WORK INSTRUCTIONS. Output the entries verbatim, including every line.

※

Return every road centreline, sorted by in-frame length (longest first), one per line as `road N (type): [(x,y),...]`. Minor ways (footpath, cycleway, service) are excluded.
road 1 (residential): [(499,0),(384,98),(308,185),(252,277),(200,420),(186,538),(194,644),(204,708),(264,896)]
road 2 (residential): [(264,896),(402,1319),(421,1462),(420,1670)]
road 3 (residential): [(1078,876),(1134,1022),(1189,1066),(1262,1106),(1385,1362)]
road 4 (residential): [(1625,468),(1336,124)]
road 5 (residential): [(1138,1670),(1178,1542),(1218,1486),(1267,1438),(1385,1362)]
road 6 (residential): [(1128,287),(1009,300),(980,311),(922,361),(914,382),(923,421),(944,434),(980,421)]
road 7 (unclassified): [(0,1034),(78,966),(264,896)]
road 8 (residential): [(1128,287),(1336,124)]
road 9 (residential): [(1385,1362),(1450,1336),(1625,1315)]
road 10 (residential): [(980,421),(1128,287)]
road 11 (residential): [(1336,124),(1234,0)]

※

SOLVED EXERCISE.
Return every road centreline, sorted by in-frame length (longest first), one per line as `road N (type): [(x,y),...]`. Minor ways (footpath, cycleway, service) are excluded.
road 1 (residential): [(499,0),(384,98),(308,185),(252,277),(200,420),(186,538),(194,644),(204,708),(264,896)]
road 2 (residential): [(264,896),(402,1319),(421,1462),(420,1670)]
road 3 (residential): [(1078,876),(1134,1022),(1189,1066),(1262,1106),(1385,1362)]
road 4 (residential): [(1625,468),(1336,124)]
road 5 (residential): [(1138,1670),(1178,1542),(1218,1486),(1267,1438),(1385,1362)]
road 6 (residential): [(1128,287),(1009,300),(980,311),(922,361),(914,382),(923,421),(944,434),(980,421)]
road 7 (unclassified): [(0,1034),(78,966),(264,896)]
road 8 (residential): [(1128,287),(1336,124)]
road 9 (residential): [(1385,1362),(1450,1336),(1625,1315)]
road 10 (residential): [(980,421),(1128,287)]
road 11 (residential): [(1336,124),(1234,0)]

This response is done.